What the task asks
Write out every line of the rows below without any changes, leaving out the pictures.

begin Given information

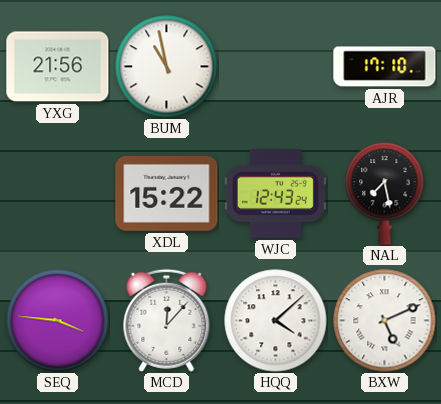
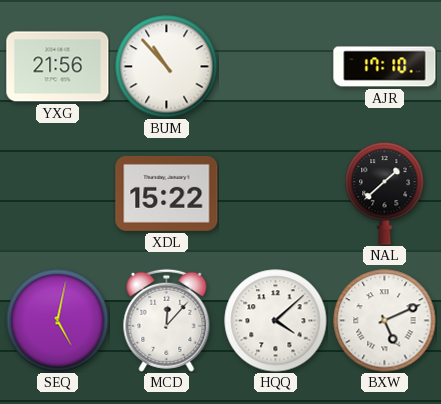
BUM: 10:58 -> 10:53
WJC: 12:43 -> none
NAL: 7:28 -> 1:38
SEQ: 3:46 -> 5:02
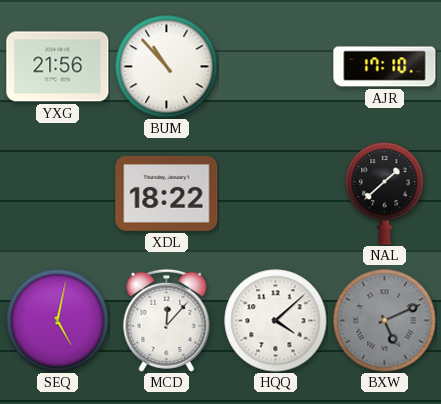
XDL: 15:22 -> 18:22
BXW dial: white -> grey
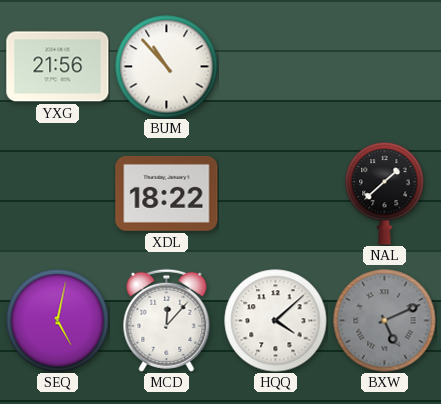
AJR: 17:10 -> none
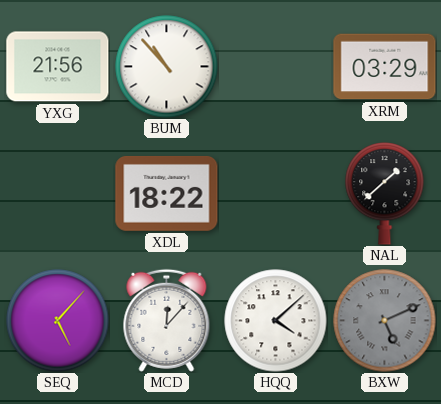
XRM: none -> 03:29
SEQ: 5:02 -> 5:07
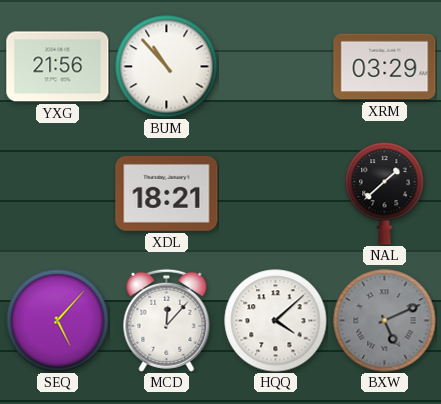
XDL: 18:22 -> 18:21
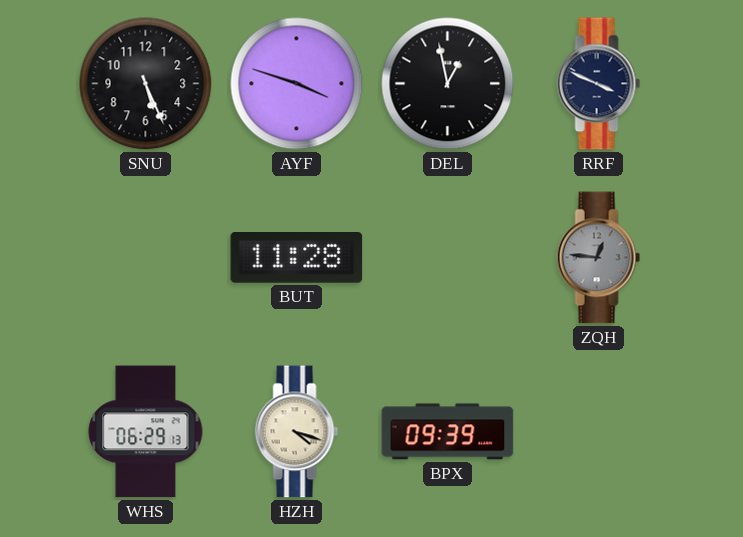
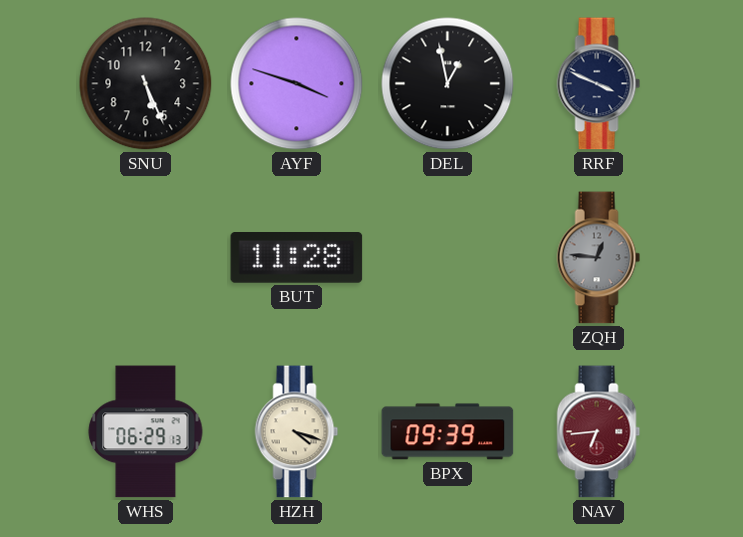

end Given information

Solution to this problem
BUM: 10:58 -> 10:53
WJC: 12:43 -> none
NAL: 7:28 -> 1:38
SEQ: 3:46 -> 5:02
XDL: 15:22 -> 18:22
BXW dial: white -> grey
AJR: 17:10 -> none
XRM: none -> 03:29
SEQ: 5:02 -> 5:07
XDL: 18:22 -> 18:21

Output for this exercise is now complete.